··· Entries provided

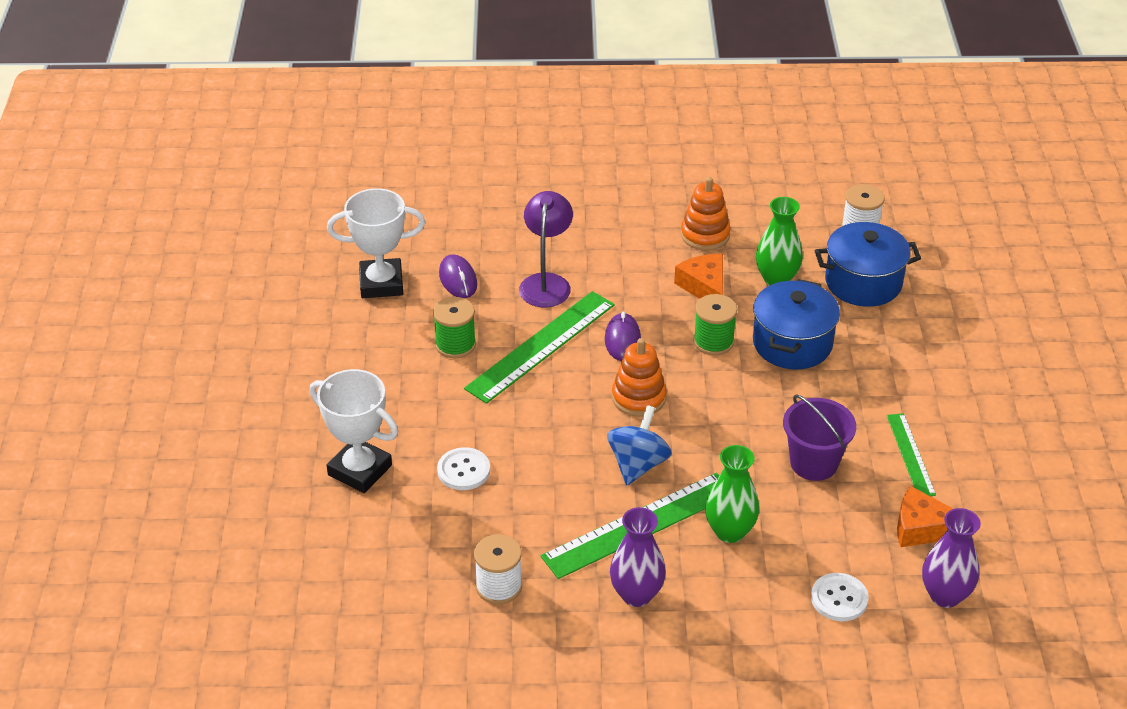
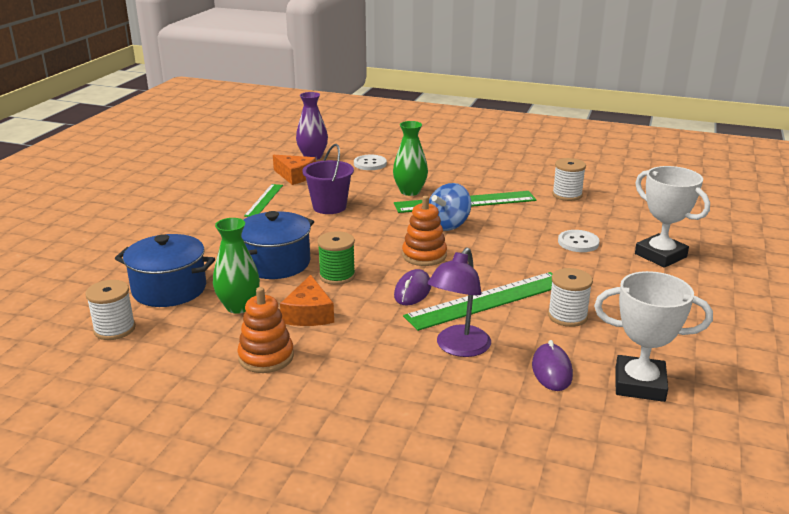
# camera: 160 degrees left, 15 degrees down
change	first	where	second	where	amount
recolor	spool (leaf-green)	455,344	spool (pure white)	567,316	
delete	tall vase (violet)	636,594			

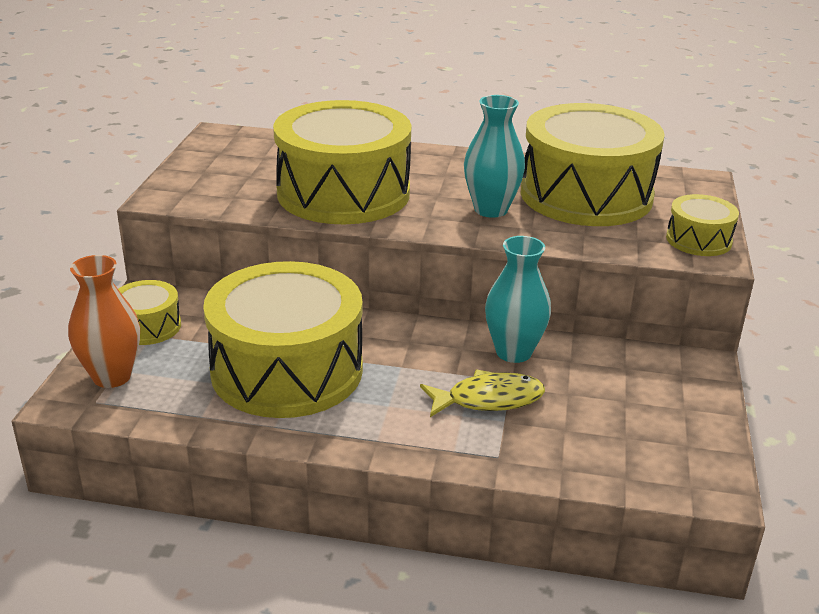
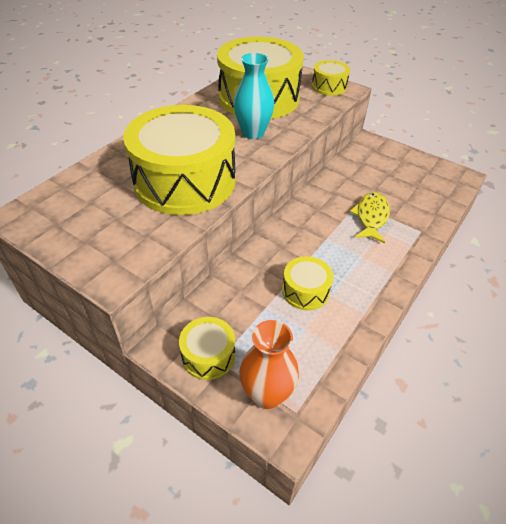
# camera: 65 degrees left, 15 degrees up
change	first	where	second	where	amount
resize	snare drum (yellow)	287,370		305,291	x0.45
delete	tall vase (teal)	513,352			

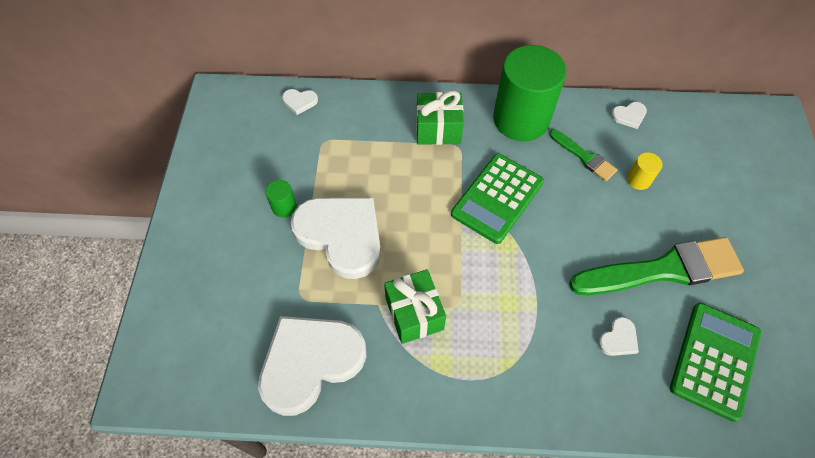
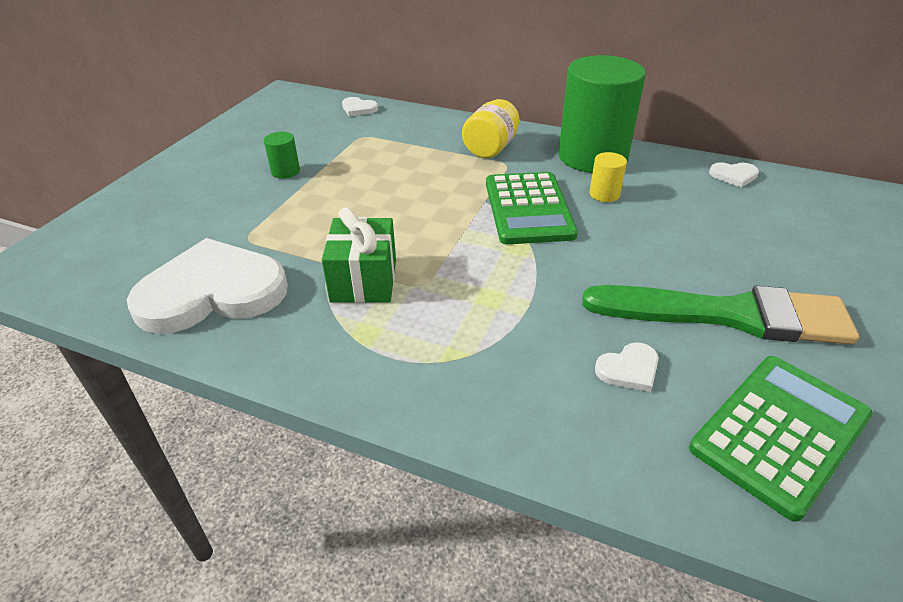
# camera: 20 degrees right, 20 degrees down
change	first	where	second	where	amount
delete	heart shape (pure white)	341,235			
replace	wrapped gift (leaf-green)	438,129	preserve jar (yellow)	491,148	
rotate	pocket calculator (leaf-green)	497,198		528,209	60 degrees counterclockwise
delete	paintbrush (leaf-green)	584,157			
move	solid cylinder (yellow)	638,180		604,194	

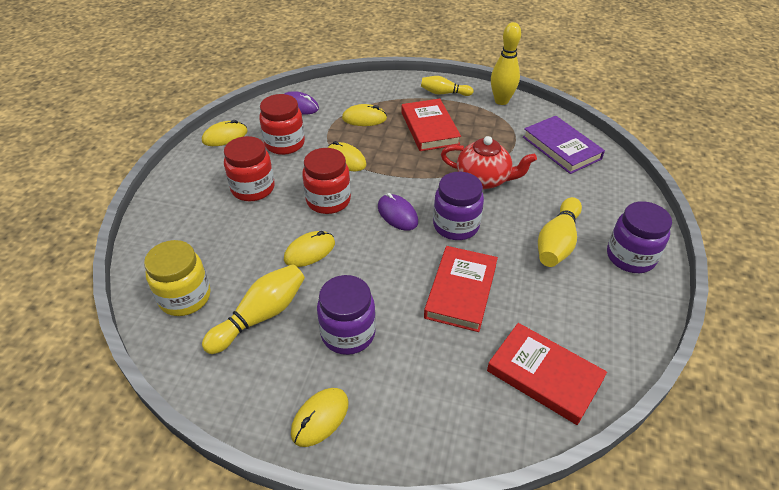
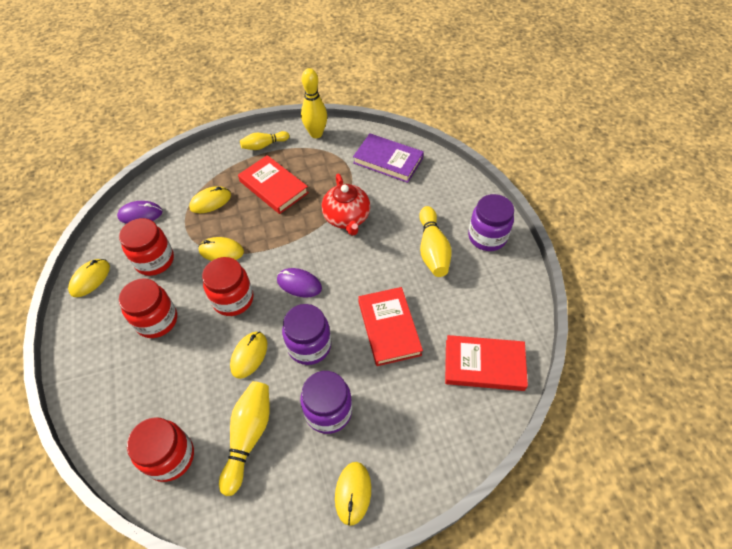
# camera: 30 degrees left, 10 degrees up
change	first	where	second	where	amount
recolor	preserve jar (yellow)	185,297	preserve jar (crimson)	170,457	
move	preserve jar (violet)	456,226		309,346	
rotate	teapot (crimson)	483,179		347,218	90 degrees clockwise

······

Exercise:
Your answer must be an exact copy of the data above, minus its pictures.

Task output:
# camera: 160 degrees left, 15 degrees down
change	first	where	second	where	amount
recolor	spool (leaf-green)	455,344	spool (pure white)	567,316	
delete	tall vase (violet)	636,594			

# camera: 65 degrees left, 15 degrees up
change	first	where	second	where	amount
resize	snare drum (yellow)	287,370		305,291	x0.45
delete	tall vase (teal)	513,352			

# camera: 20 degrees right, 20 degrees down
change	first	where	second	where	amount
delete	heart shape (pure white)	341,235			
replace	wrapped gift (leaf-green)	438,129	preserve jar (yellow)	491,148	
rotate	pocket calculator (leaf-green)	497,198		528,209	60 degrees counterclockwise
delete	paintbrush (leaf-green)	584,157			
move	solid cylinder (yellow)	638,180		604,194	

# camera: 30 degrees left, 10 degrees up
change	first	where	second	where	amount
recolor	preserve jar (yellow)	185,297	preserve jar (crimson)	170,457	
move	preserve jar (violet)	456,226		309,346	
rotate	teapot (crimson)	483,179		347,218	90 degrees clockwise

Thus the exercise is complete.